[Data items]
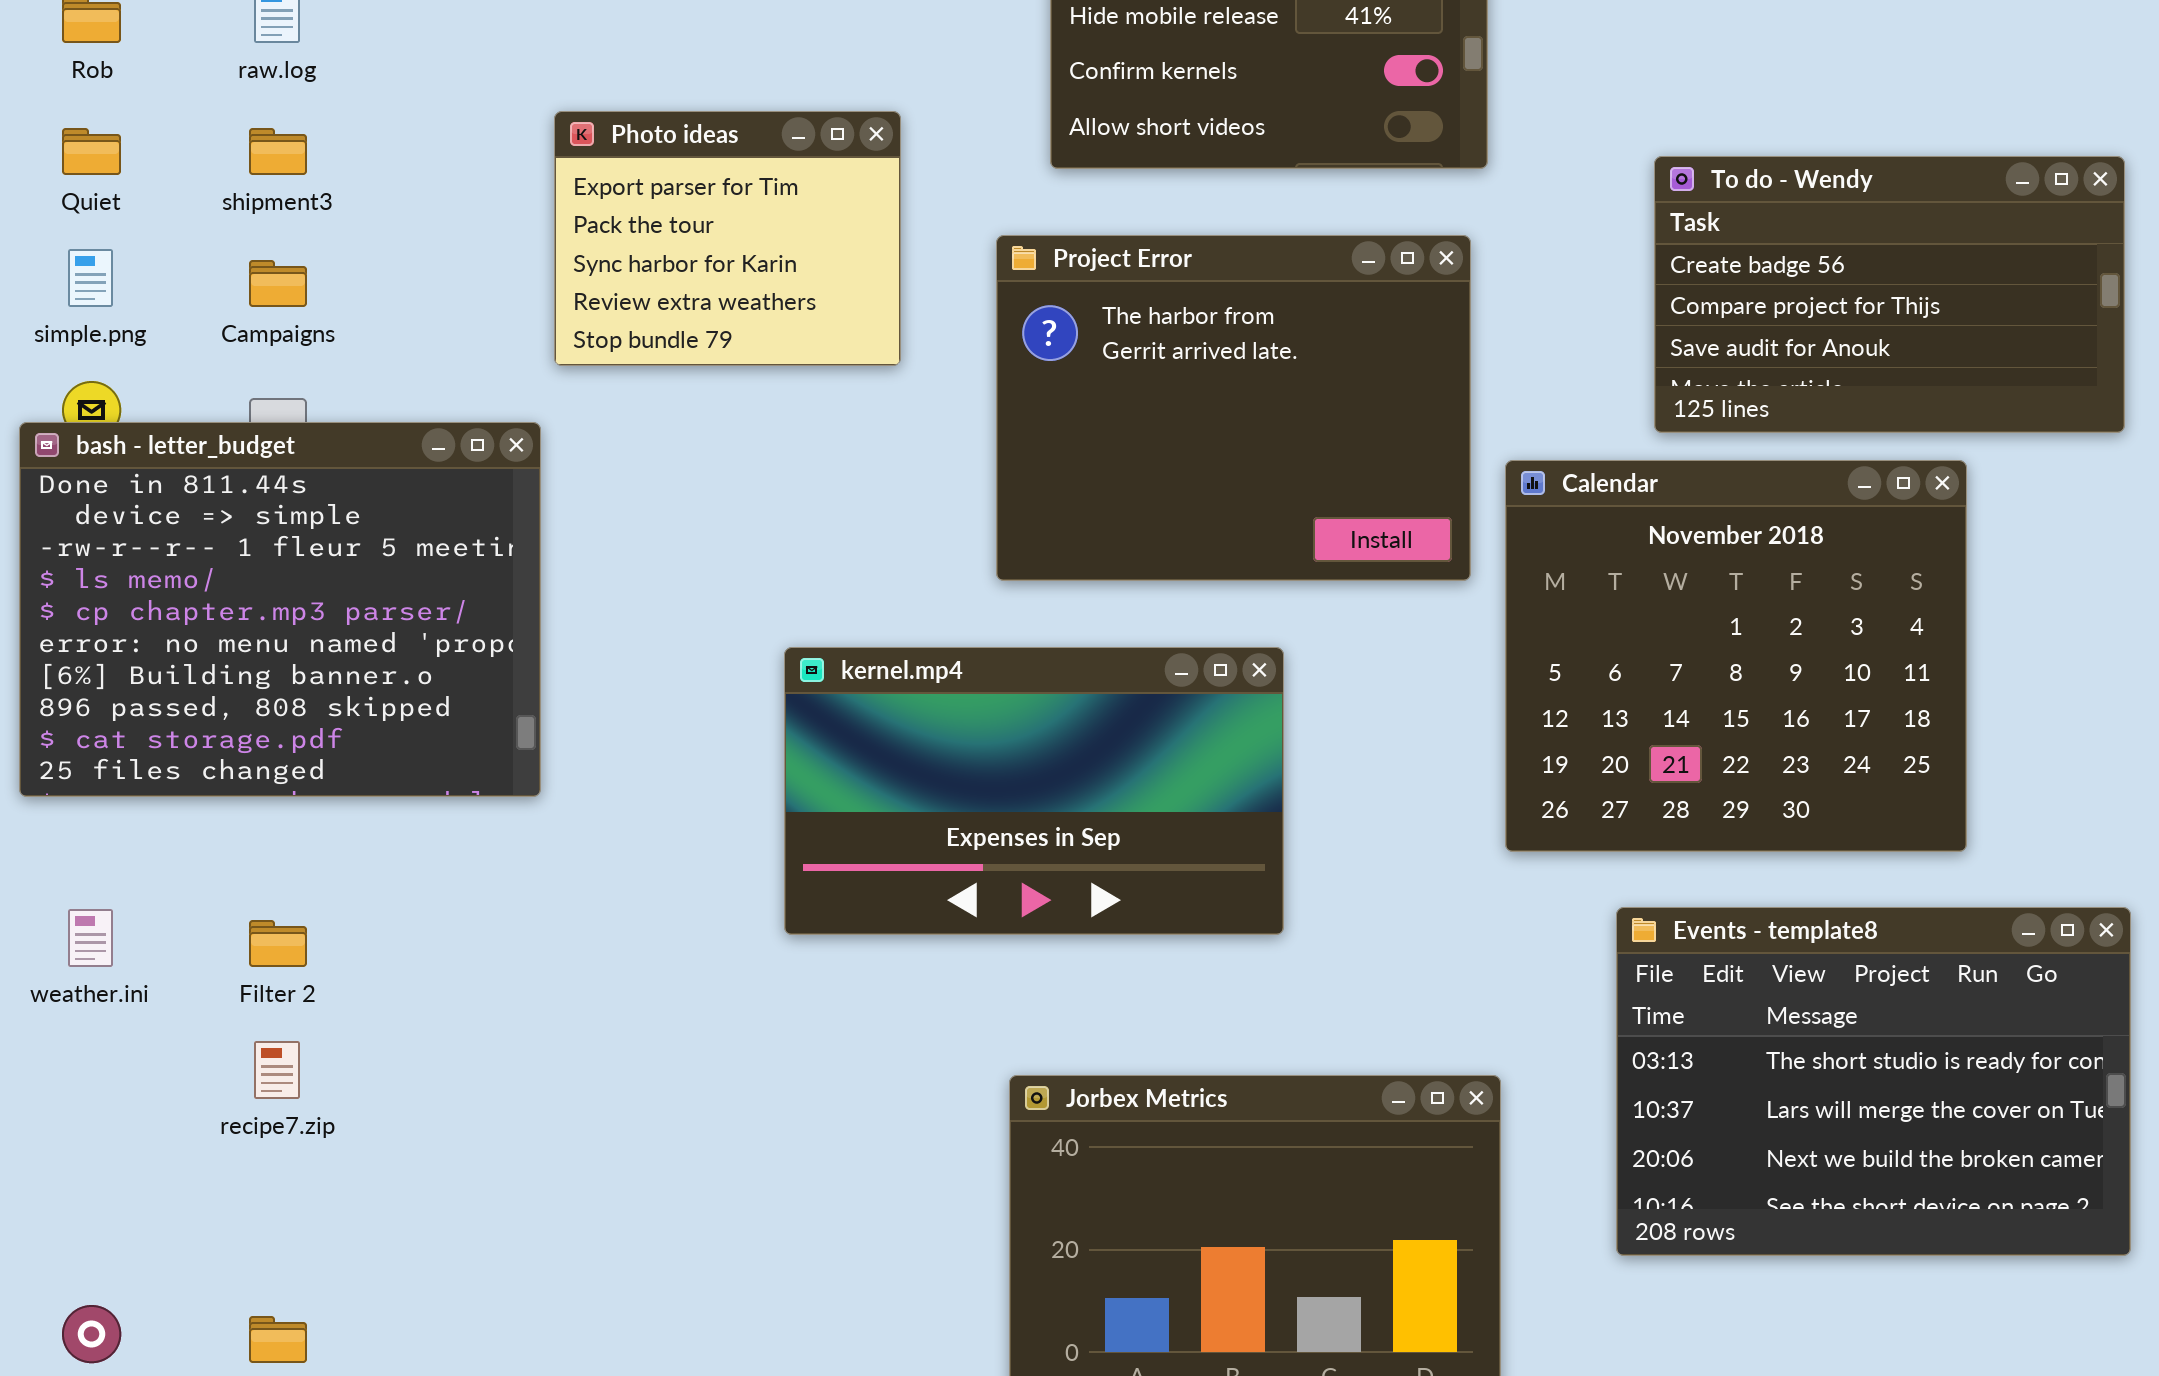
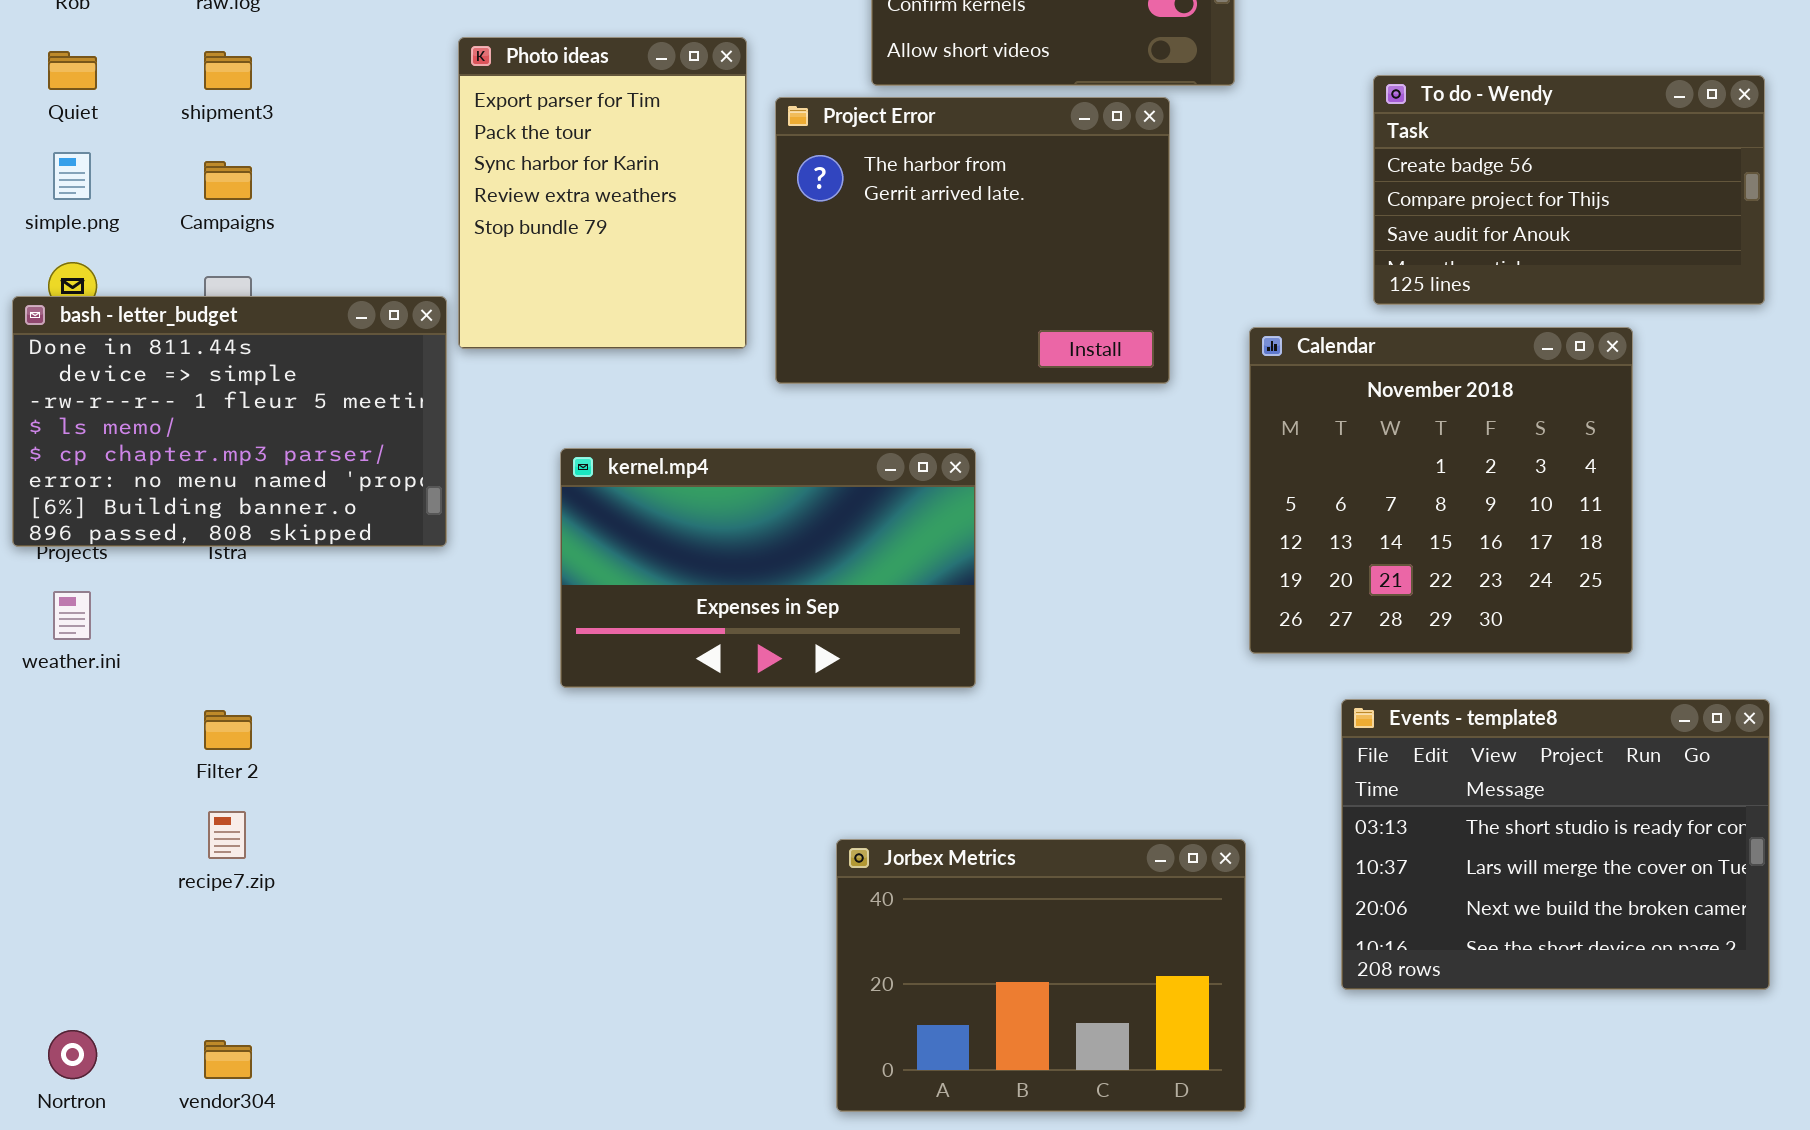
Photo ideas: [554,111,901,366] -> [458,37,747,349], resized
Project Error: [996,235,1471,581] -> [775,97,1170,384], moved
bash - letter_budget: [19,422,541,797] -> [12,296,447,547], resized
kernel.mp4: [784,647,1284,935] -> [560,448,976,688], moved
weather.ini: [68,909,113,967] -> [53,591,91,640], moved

* [Try it]: Reproduce exactly the stretch of lines that starts at the one containing "kernel.mp4: [784,647,1284,935] ->" and ends with the final line of the data, including both ends and nothing more.

* [Output of the exercise]:
kernel.mp4: [784,647,1284,935] -> [560,448,976,688], moved
weather.ini: [68,909,113,967] -> [53,591,91,640], moved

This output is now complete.